## Instructions to follow
For this exercise, return exactly the lines of the material below that begin at the one with "IC1: 24LC64 -> AT24C32" and stop after the one with "J103 pin 2: ISO_E -> ISO_C".

--- Data for this task Enclosed Below ---

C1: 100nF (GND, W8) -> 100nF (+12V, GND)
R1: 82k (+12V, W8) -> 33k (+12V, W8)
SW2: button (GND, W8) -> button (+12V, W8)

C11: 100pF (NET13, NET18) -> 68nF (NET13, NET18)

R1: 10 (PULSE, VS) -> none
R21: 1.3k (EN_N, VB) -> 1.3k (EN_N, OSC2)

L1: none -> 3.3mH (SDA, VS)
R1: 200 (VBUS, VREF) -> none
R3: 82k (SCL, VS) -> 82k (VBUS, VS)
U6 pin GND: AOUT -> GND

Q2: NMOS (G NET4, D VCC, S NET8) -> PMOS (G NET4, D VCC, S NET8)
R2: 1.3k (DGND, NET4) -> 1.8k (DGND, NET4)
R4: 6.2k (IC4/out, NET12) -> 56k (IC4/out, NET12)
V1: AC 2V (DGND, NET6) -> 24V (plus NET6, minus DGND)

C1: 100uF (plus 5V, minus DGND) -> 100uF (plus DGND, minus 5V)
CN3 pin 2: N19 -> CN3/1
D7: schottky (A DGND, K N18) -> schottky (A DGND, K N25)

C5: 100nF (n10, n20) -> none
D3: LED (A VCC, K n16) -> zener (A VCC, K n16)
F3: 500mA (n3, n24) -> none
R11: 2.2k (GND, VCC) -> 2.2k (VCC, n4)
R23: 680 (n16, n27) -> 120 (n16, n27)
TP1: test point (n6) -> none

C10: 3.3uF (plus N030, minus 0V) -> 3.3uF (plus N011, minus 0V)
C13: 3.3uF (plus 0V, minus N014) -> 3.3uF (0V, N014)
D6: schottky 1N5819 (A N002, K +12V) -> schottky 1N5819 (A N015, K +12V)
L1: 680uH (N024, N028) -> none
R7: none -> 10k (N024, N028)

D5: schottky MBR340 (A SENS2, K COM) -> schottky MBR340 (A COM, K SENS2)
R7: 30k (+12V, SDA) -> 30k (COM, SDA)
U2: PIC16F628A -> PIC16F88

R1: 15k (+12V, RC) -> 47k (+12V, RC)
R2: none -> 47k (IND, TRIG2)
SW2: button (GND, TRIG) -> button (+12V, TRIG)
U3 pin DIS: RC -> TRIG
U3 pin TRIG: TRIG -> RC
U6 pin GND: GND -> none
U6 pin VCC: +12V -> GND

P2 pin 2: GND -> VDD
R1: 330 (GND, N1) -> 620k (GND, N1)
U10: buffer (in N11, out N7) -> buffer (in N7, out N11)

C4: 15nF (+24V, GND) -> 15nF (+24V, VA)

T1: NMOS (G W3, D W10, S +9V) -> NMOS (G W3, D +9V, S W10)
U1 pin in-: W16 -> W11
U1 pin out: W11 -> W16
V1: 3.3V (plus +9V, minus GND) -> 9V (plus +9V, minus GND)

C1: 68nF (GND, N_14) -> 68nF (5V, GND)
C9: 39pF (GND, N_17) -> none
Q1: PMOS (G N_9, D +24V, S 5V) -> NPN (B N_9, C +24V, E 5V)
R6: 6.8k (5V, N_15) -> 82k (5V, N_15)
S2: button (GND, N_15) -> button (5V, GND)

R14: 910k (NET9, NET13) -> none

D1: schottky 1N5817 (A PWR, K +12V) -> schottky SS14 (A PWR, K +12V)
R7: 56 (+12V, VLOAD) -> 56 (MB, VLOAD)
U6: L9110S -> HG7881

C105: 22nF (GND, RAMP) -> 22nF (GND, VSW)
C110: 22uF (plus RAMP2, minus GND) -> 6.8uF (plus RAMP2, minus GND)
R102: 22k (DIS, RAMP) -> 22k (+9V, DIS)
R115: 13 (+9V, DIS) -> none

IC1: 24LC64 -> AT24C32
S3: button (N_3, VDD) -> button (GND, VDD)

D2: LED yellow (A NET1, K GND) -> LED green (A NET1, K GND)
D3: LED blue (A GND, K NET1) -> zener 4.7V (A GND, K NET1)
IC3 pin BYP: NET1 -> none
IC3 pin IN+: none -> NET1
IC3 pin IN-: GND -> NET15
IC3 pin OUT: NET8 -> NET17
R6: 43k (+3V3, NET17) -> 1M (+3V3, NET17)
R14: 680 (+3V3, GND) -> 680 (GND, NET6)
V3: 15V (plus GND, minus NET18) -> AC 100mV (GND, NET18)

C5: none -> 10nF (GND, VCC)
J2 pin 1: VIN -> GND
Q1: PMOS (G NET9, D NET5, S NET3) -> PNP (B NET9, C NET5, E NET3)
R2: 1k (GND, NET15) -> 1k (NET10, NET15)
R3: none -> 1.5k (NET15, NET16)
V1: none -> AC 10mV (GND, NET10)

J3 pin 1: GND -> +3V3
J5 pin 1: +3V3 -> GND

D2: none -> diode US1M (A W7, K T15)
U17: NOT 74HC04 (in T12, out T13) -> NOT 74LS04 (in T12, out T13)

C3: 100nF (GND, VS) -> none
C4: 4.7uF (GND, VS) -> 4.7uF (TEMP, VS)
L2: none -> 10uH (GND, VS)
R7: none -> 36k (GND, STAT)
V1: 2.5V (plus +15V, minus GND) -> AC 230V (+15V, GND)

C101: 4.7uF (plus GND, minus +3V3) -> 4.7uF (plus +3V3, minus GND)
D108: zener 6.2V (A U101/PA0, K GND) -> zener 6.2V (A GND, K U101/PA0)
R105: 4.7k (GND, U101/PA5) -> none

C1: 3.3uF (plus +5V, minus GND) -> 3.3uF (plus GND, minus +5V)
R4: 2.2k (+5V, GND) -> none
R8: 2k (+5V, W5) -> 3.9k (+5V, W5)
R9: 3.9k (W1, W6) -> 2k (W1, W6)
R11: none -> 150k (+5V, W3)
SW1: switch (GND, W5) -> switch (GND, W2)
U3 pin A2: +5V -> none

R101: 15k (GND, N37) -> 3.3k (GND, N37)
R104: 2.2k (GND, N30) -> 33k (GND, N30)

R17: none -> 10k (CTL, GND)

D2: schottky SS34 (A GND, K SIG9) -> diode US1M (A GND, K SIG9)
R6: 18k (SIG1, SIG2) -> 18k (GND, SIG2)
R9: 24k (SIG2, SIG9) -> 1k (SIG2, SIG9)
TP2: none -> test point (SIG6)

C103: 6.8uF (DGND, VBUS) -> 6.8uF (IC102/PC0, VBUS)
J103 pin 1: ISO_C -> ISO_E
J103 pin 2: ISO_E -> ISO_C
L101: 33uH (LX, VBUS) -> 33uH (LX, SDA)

--- End of Enclosed Data for this task ---

## Task output
IC1: 24LC64 -> AT24C32
S3: button (N_3, VDD) -> button (GND, VDD)

D2: LED yellow (A NET1, K GND) -> LED green (A NET1, K GND)
D3: LED blue (A GND, K NET1) -> zener 4.7V (A GND, K NET1)
IC3 pin BYP: NET1 -> none
IC3 pin IN+: none -> NET1
IC3 pin IN-: GND -> NET15
IC3 pin OUT: NET8 -> NET17
R6: 43k (+3V3, NET17) -> 1M (+3V3, NET17)
R14: 680 (+3V3, GND) -> 680 (GND, NET6)
V3: 15V (plus GND, minus NET18) -> AC 100mV (GND, NET18)

C5: none -> 10nF (GND, VCC)
J2 pin 1: VIN -> GND
Q1: PMOS (G NET9, D NET5, S NET3) -> PNP (B NET9, C NET5, E NET3)
R2: 1k (GND, NET15) -> 1k (NET10, NET15)
R3: none -> 1.5k (NET15, NET16)
V1: none -> AC 10mV (GND, NET10)

J3 pin 1: GND -> +3V3
J5 pin 1: +3V3 -> GND

D2: none -> diode US1M (A W7, K T15)
U17: NOT 74HC04 (in T12, out T13) -> NOT 74LS04 (in T12, out T13)

C3: 100nF (GND, VS) -> none
C4: 4.7uF (GND, VS) -> 4.7uF (TEMP, VS)
L2: none -> 10uH (GND, VS)
R7: none -> 36k (GND, STAT)
V1: 2.5V (plus +15V, minus GND) -> AC 230V (+15V, GND)

C101: 4.7uF (plus GND, minus +3V3) -> 4.7uF (plus +3V3, minus GND)
D108: zener 6.2V (A U101/PA0, K GND) -> zener 6.2V (A GND, K U101/PA0)
R105: 4.7k (GND, U101/PA5) -> none

C1: 3.3uF (plus +5V, minus GND) -> 3.3uF (plus GND, minus +5V)
R4: 2.2k (+5V, GND) -> none
R8: 2k (+5V, W5) -> 3.9k (+5V, W5)
R9: 3.9k (W1, W6) -> 2k (W1, W6)
R11: none -> 150k (+5V, W3)
SW1: switch (GND, W5) -> switch (GND, W2)
U3 pin A2: +5V -> none

R101: 15k (GND, N37) -> 3.3k (GND, N37)
R104: 2.2k (GND, N30) -> 33k (GND, N30)

R17: none -> 10k (CTL, GND)

D2: schottky SS34 (A GND, K SIG9) -> diode US1M (A GND, K SIG9)
R6: 18k (SIG1, SIG2) -> 18k (GND, SIG2)
R9: 24k (SIG2, SIG9) -> 1k (SIG2, SIG9)
TP2: none -> test point (SIG6)

C103: 6.8uF (DGND, VBUS) -> 6.8uF (IC102/PC0, VBUS)
J103 pin 1: ISO_C -> ISO_E
J103 pin 2: ISO_E -> ISO_C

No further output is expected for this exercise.